### Aim of the exercise:
For the records below, print every one exactly, with nothing dropped.

Record set START

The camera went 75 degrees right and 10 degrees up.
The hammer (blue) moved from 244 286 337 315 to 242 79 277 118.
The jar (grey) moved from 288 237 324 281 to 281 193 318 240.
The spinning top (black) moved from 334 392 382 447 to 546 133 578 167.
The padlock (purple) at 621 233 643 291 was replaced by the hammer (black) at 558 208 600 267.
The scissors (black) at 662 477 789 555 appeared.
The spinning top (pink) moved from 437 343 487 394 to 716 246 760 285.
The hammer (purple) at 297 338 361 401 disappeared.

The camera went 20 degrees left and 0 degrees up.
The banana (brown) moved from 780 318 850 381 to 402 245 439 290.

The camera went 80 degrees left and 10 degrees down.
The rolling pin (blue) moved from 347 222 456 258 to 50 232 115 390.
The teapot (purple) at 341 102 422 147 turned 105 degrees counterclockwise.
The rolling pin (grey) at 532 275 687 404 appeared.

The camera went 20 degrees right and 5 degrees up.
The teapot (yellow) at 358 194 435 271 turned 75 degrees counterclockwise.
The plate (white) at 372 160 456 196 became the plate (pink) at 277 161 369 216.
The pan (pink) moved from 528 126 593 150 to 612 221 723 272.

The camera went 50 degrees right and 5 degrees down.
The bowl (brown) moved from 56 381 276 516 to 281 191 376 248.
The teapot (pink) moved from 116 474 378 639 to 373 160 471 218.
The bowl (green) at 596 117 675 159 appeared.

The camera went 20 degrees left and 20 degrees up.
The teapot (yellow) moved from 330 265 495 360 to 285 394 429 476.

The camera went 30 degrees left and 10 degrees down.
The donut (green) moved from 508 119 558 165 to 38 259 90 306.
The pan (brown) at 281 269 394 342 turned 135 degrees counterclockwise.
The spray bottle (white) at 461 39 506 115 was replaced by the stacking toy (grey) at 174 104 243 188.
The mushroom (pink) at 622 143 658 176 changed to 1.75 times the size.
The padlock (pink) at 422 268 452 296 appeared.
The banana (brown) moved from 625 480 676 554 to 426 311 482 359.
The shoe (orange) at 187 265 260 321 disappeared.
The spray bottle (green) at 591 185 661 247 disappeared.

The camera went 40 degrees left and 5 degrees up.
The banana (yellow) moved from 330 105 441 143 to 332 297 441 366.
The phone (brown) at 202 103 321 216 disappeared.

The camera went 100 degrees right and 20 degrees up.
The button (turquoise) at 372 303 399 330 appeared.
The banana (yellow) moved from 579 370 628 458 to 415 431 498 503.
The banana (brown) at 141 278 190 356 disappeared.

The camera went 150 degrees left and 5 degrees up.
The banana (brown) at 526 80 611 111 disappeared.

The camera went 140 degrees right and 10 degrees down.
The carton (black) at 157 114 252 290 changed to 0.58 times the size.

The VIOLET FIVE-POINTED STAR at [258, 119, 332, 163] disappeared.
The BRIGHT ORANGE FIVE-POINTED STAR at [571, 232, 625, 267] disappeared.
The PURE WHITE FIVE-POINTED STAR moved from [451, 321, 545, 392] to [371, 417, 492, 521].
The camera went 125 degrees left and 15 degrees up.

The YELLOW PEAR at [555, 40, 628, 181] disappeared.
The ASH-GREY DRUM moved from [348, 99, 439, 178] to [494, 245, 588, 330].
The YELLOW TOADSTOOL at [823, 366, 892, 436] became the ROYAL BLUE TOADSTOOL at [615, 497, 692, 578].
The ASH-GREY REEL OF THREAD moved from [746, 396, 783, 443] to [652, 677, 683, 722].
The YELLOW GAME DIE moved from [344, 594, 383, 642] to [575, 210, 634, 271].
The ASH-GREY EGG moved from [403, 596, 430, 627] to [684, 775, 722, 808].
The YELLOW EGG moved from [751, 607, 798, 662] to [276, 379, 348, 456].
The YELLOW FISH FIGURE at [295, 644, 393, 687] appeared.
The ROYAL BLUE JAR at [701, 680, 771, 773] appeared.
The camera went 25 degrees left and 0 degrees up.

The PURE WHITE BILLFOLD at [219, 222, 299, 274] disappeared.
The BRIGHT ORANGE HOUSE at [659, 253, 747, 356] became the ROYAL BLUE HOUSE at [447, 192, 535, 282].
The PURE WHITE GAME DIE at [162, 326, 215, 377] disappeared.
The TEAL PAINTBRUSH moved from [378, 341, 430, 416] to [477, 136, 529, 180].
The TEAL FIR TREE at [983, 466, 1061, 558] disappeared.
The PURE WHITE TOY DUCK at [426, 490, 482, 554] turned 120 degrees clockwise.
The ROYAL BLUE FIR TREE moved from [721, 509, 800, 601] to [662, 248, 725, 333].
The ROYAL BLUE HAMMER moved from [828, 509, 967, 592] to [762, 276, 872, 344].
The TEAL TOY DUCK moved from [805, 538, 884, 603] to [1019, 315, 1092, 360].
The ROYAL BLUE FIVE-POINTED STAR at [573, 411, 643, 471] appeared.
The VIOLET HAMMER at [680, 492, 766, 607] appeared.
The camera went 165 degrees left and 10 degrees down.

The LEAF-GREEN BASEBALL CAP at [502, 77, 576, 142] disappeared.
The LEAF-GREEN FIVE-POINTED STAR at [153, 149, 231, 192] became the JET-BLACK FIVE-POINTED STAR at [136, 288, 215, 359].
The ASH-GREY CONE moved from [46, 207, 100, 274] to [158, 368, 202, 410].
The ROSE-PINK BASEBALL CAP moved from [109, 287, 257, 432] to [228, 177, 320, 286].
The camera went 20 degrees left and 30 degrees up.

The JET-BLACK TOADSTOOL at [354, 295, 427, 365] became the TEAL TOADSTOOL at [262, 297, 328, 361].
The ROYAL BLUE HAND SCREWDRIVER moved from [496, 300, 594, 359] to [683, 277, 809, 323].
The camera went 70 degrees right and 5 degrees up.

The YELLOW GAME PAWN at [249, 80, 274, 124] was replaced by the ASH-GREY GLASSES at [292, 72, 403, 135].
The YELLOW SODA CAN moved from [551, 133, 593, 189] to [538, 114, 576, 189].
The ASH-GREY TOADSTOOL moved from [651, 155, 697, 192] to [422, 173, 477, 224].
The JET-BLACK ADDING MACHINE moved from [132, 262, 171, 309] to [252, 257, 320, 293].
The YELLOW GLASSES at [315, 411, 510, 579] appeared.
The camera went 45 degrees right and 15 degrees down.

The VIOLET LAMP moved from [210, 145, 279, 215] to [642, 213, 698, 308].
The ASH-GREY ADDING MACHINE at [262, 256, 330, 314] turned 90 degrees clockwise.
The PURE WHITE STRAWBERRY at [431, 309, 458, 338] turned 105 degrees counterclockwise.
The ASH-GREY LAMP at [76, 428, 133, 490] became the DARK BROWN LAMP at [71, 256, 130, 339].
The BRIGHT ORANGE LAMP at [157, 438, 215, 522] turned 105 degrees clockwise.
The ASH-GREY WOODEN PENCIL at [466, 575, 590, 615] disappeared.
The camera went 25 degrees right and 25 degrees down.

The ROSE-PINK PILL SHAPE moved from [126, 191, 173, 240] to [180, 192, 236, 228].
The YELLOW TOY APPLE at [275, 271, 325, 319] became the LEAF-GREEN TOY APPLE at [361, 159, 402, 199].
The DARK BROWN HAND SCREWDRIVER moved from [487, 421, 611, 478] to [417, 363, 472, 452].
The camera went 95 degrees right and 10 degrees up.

Record set END

### Answer to the problem:
The camera went 75 degrees right and 10 degrees up.
The hammer (blue) moved from 244 286 337 315 to 242 79 277 118.
The jar (grey) moved from 288 237 324 281 to 281 193 318 240.
The spinning top (black) moved from 334 392 382 447 to 546 133 578 167.
The padlock (purple) at 621 233 643 291 was replaced by the hammer (black) at 558 208 600 267.
The scissors (black) at 662 477 789 555 appeared.
The spinning top (pink) moved from 437 343 487 394 to 716 246 760 285.
The hammer (purple) at 297 338 361 401 disappeared.

The camera went 20 degrees left and 0 degrees up.
The banana (brown) moved from 780 318 850 381 to 402 245 439 290.

The camera went 80 degrees left and 10 degrees down.
The rolling pin (blue) moved from 347 222 456 258 to 50 232 115 390.
The teapot (purple) at 341 102 422 147 turned 105 degrees counterclockwise.
The rolling pin (grey) at 532 275 687 404 appeared.

The camera went 20 degrees right and 5 degrees up.
The teapot (yellow) at 358 194 435 271 turned 75 degrees counterclockwise.
The plate (white) at 372 160 456 196 became the plate (pink) at 277 161 369 216.
The pan (pink) moved from 528 126 593 150 to 612 221 723 272.

The camera went 50 degrees right and 5 degrees down.
The bowl (brown) moved from 56 381 276 516 to 281 191 376 248.
The teapot (pink) moved from 116 474 378 639 to 373 160 471 218.
The bowl (green) at 596 117 675 159 appeared.

The camera went 20 degrees left and 20 degrees up.
The teapot (yellow) moved from 330 265 495 360 to 285 394 429 476.

The camera went 30 degrees left and 10 degrees down.
The donut (green) moved from 508 119 558 165 to 38 259 90 306.
The pan (brown) at 281 269 394 342 turned 135 degrees counterclockwise.
The spray bottle (white) at 461 39 506 115 was replaced by the stacking toy (grey) at 174 104 243 188.
The mushroom (pink) at 622 143 658 176 changed to 1.75 times the size.
The padlock (pink) at 422 268 452 296 appeared.
The banana (brown) moved from 625 480 676 554 to 426 311 482 359.
The shoe (orange) at 187 265 260 321 disappeared.
The spray bottle (green) at 591 185 661 247 disappeared.

The camera went 40 degrees left and 5 degrees up.
The banana (yellow) moved from 330 105 441 143 to 332 297 441 366.
The phone (brown) at 202 103 321 216 disappeared.

The camera went 100 degrees right and 20 degrees up.
The button (turquoise) at 372 303 399 330 appeared.
The banana (yellow) moved from 579 370 628 458 to 415 431 498 503.
The banana (brown) at 141 278 190 356 disappeared.

The camera went 150 degrees left and 5 degrees up.
The banana (brown) at 526 80 611 111 disappeared.

The camera went 140 degrees right and 10 degrees down.
The carton (black) at 157 114 252 290 changed to 0.58 times the size.

The VIOLET FIVE-POINTED STAR at [258, 119, 332, 163] disappeared.
The BRIGHT ORANGE FIVE-POINTED STAR at [571, 232, 625, 267] disappeared.
The PURE WHITE FIVE-POINTED STAR moved from [451, 321, 545, 392] to [371, 417, 492, 521].
The camera went 125 degrees left and 15 degrees up.

The YELLOW PEAR at [555, 40, 628, 181] disappeared.
The ASH-GREY DRUM moved from [348, 99, 439, 178] to [494, 245, 588, 330].
The YELLOW TOADSTOOL at [823, 366, 892, 436] became the ROYAL BLUE TOADSTOOL at [615, 497, 692, 578].
The ASH-GREY REEL OF THREAD moved from [746, 396, 783, 443] to [652, 677, 683, 722].
The YELLOW GAME DIE moved from [344, 594, 383, 642] to [575, 210, 634, 271].
The ASH-GREY EGG moved from [403, 596, 430, 627] to [684, 775, 722, 808].
The YELLOW EGG moved from [751, 607, 798, 662] to [276, 379, 348, 456].
The YELLOW FISH FIGURE at [295, 644, 393, 687] appeared.
The ROYAL BLUE JAR at [701, 680, 771, 773] appeared.
The camera went 25 degrees left and 0 degrees up.

The PURE WHITE BILLFOLD at [219, 222, 299, 274] disappeared.
The BRIGHT ORANGE HOUSE at [659, 253, 747, 356] became the ROYAL BLUE HOUSE at [447, 192, 535, 282].
The PURE WHITE GAME DIE at [162, 326, 215, 377] disappeared.
The TEAL PAINTBRUSH moved from [378, 341, 430, 416] to [477, 136, 529, 180].
The TEAL FIR TREE at [983, 466, 1061, 558] disappeared.
The PURE WHITE TOY DUCK at [426, 490, 482, 554] turned 120 degrees clockwise.
The ROYAL BLUE FIR TREE moved from [721, 509, 800, 601] to [662, 248, 725, 333].
The ROYAL BLUE HAMMER moved from [828, 509, 967, 592] to [762, 276, 872, 344].
The TEAL TOY DUCK moved from [805, 538, 884, 603] to [1019, 315, 1092, 360].
The ROYAL BLUE FIVE-POINTED STAR at [573, 411, 643, 471] appeared.
The VIOLET HAMMER at [680, 492, 766, 607] appeared.
The camera went 165 degrees left and 10 degrees down.

The LEAF-GREEN BASEBALL CAP at [502, 77, 576, 142] disappeared.
The LEAF-GREEN FIVE-POINTED STAR at [153, 149, 231, 192] became the JET-BLACK FIVE-POINTED STAR at [136, 288, 215, 359].
The ASH-GREY CONE moved from [46, 207, 100, 274] to [158, 368, 202, 410].
The ROSE-PINK BASEBALL CAP moved from [109, 287, 257, 432] to [228, 177, 320, 286].
The camera went 20 degrees left and 30 degrees up.

The JET-BLACK TOADSTOOL at [354, 295, 427, 365] became the TEAL TOADSTOOL at [262, 297, 328, 361].
The ROYAL BLUE HAND SCREWDRIVER moved from [496, 300, 594, 359] to [683, 277, 809, 323].
The camera went 70 degrees right and 5 degrees up.

The YELLOW GAME PAWN at [249, 80, 274, 124] was replaced by the ASH-GREY GLASSES at [292, 72, 403, 135].
The YELLOW SODA CAN moved from [551, 133, 593, 189] to [538, 114, 576, 189].
The ASH-GREY TOADSTOOL moved from [651, 155, 697, 192] to [422, 173, 477, 224].
The JET-BLACK ADDING MACHINE moved from [132, 262, 171, 309] to [252, 257, 320, 293].
The YELLOW GLASSES at [315, 411, 510, 579] appeared.
The camera went 45 degrees right and 15 degrees down.

The VIOLET LAMP moved from [210, 145, 279, 215] to [642, 213, 698, 308].
The ASH-GREY ADDING MACHINE at [262, 256, 330, 314] turned 90 degrees clockwise.
The PURE WHITE STRAWBERRY at [431, 309, 458, 338] turned 105 degrees counterclockwise.
The ASH-GREY LAMP at [76, 428, 133, 490] became the DARK BROWN LAMP at [71, 256, 130, 339].
The BRIGHT ORANGE LAMP at [157, 438, 215, 522] turned 105 degrees clockwise.
The ASH-GREY WOODEN PENCIL at [466, 575, 590, 615] disappeared.
The camera went 25 degrees right and 25 degrees down.

The ROSE-PINK PILL SHAPE moved from [126, 191, 173, 240] to [180, 192, 236, 228].
The YELLOW TOY APPLE at [275, 271, 325, 319] became the LEAF-GREEN TOY APPLE at [361, 159, 402, 199].
The DARK BROWN HAND SCREWDRIVER moved from [487, 421, 611, 478] to [417, 363, 472, 452].
The camera went 95 degrees right and 10 degrees up.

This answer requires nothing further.